## WHAT TO PRODUCE
Keep the images out while you retype all of the data exactly.

>>>>>

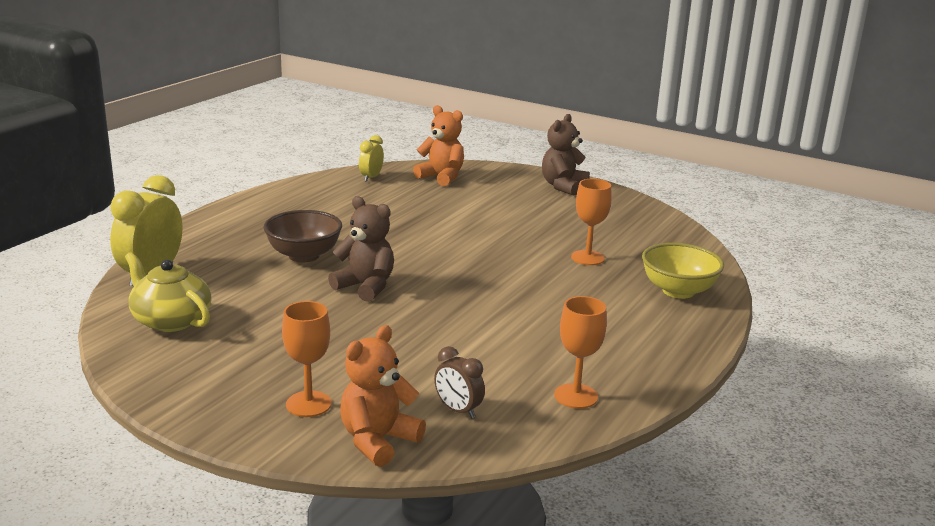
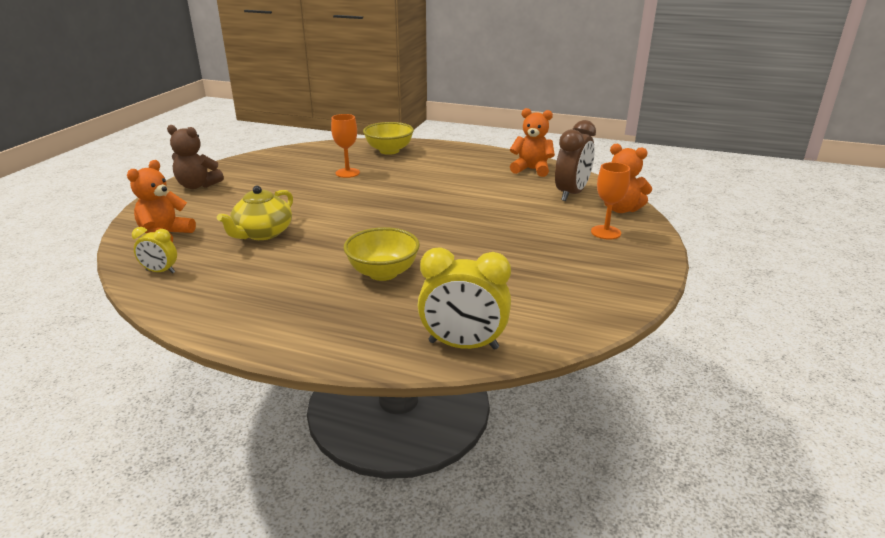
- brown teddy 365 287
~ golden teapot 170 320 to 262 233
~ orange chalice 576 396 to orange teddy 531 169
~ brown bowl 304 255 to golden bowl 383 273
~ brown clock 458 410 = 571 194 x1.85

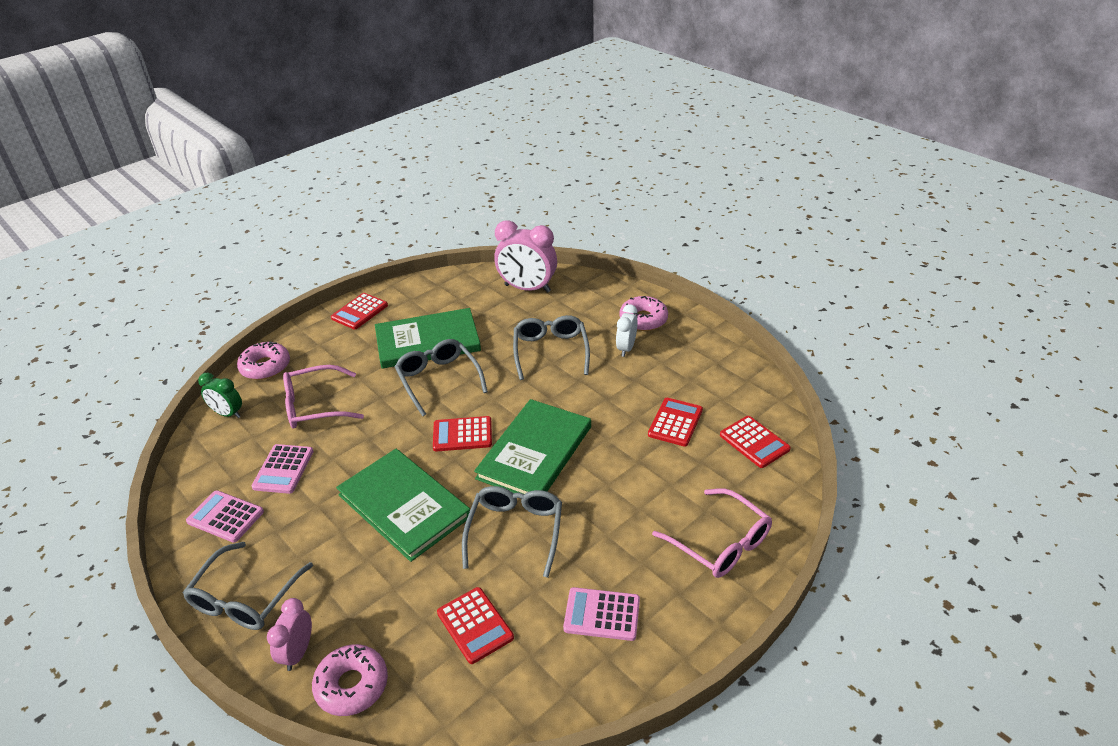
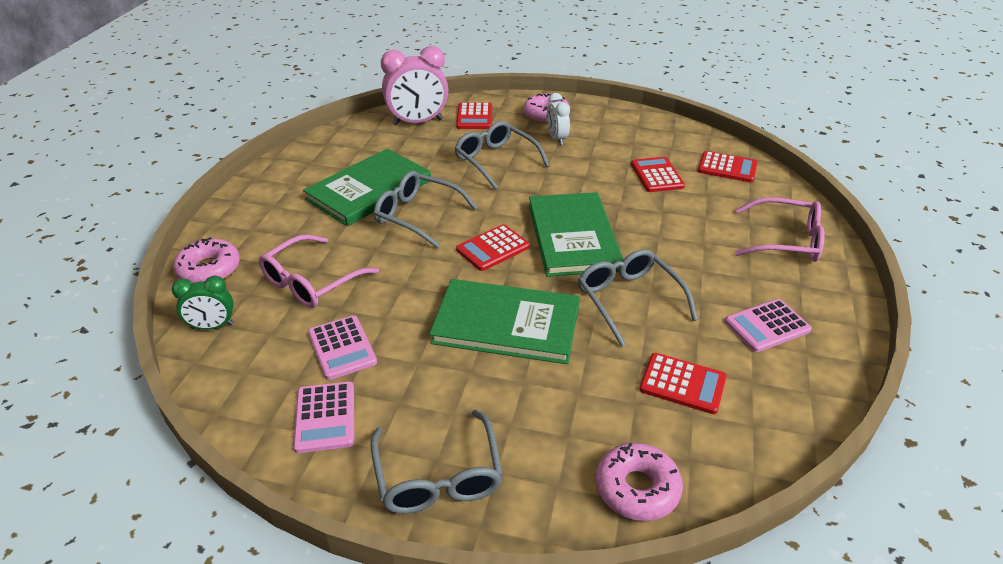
- pink clock 298 652
~ scarlet adding machine 359 312 to 474 117
~ pink adding machine 225 517 = 325 417 90 degrees counterclockwise

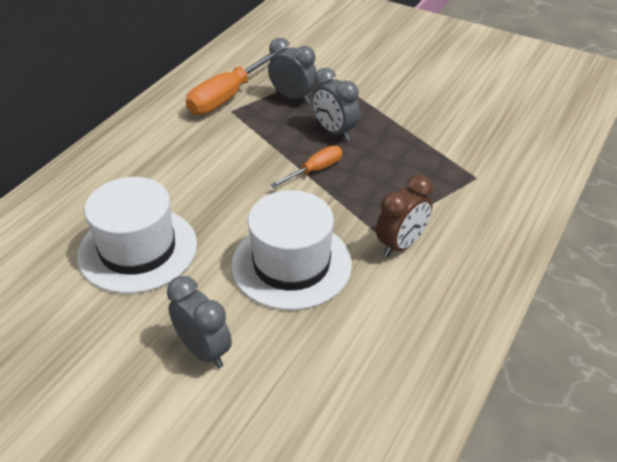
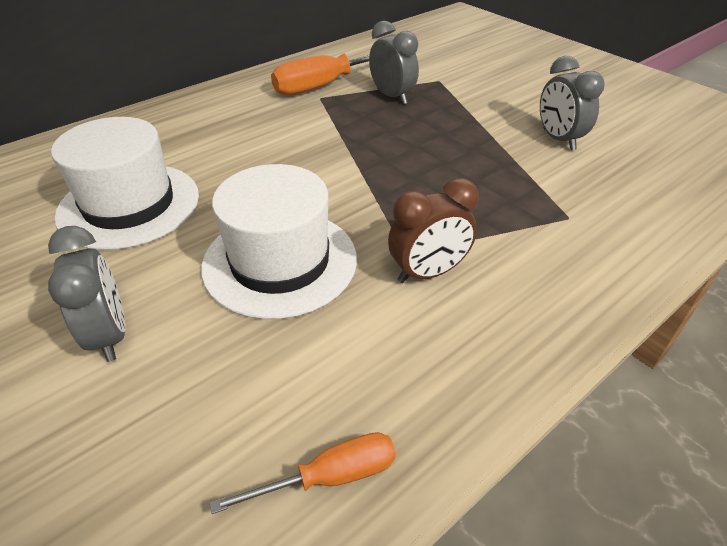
~ orange hand screwdriver 315 170 to 329 477
~ grey clock 334 131 to 558 139

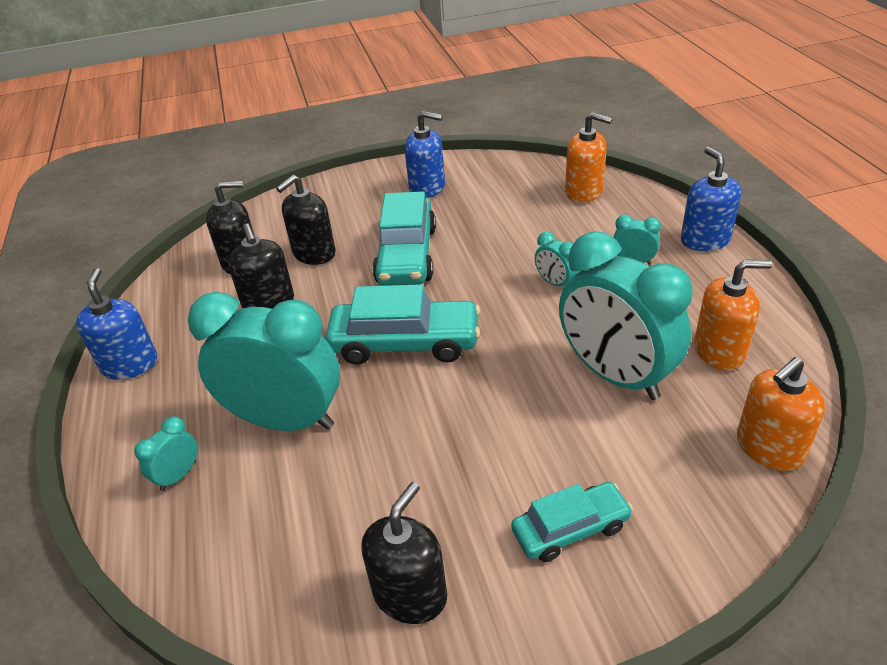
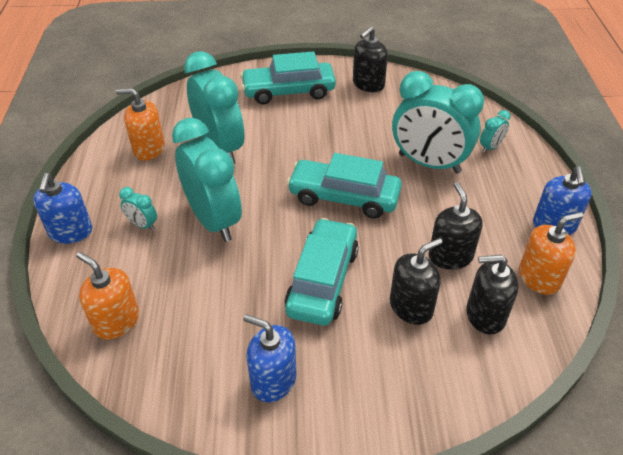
~ orange pump bottle 769 447 to 539 278
~ turquoise car 570 529 = 288 91 x1.65
~ turquoise clock 555 283 = 214 220 x2.41

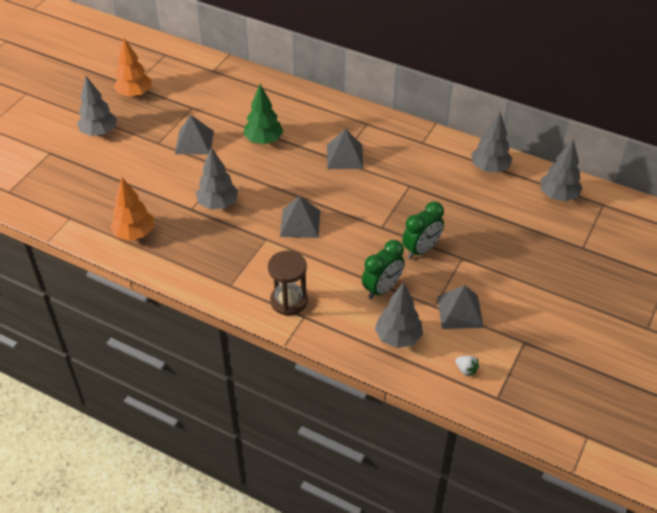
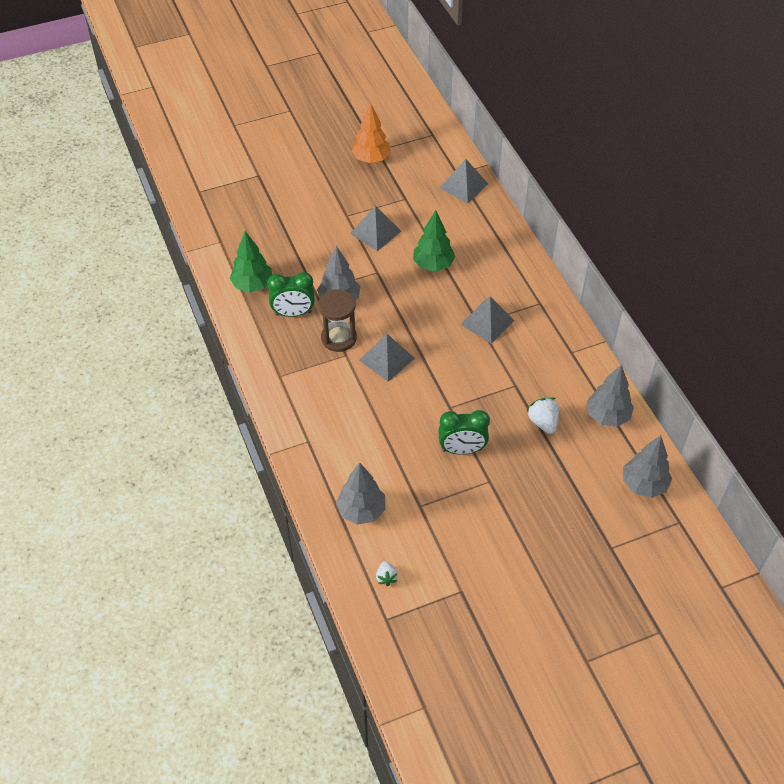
- grey tree 99 132
+ white berry 543 422
~ brown sand timer 288 301 to 339 338
~ emerald clock 382 289 to 293 313
~ grey solid pyramid 460 311 to 463 185
~ orange tree 134 234 to emerald tree 252 285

<<<<<

## SOLUTION
- brown teddy 365 287
~ golden teapot 170 320 to 262 233
~ orange chalice 576 396 to orange teddy 531 169
~ brown bowl 304 255 to golden bowl 383 273
~ brown clock 458 410 = 571 194 x1.85

- pink clock 298 652
~ scarlet adding machine 359 312 to 474 117
~ pink adding machine 225 517 = 325 417 90 degrees counterclockwise

~ orange hand screwdriver 315 170 to 329 477
~ grey clock 334 131 to 558 139

~ orange pump bottle 769 447 to 539 278
~ turquoise car 570 529 = 288 91 x1.65
~ turquoise clock 555 283 = 214 220 x2.41

- grey tree 99 132
+ white berry 543 422
~ brown sand timer 288 301 to 339 338
~ emerald clock 382 289 to 293 313
~ grey solid pyramid 460 311 to 463 185
~ orange tree 134 234 to emerald tree 252 285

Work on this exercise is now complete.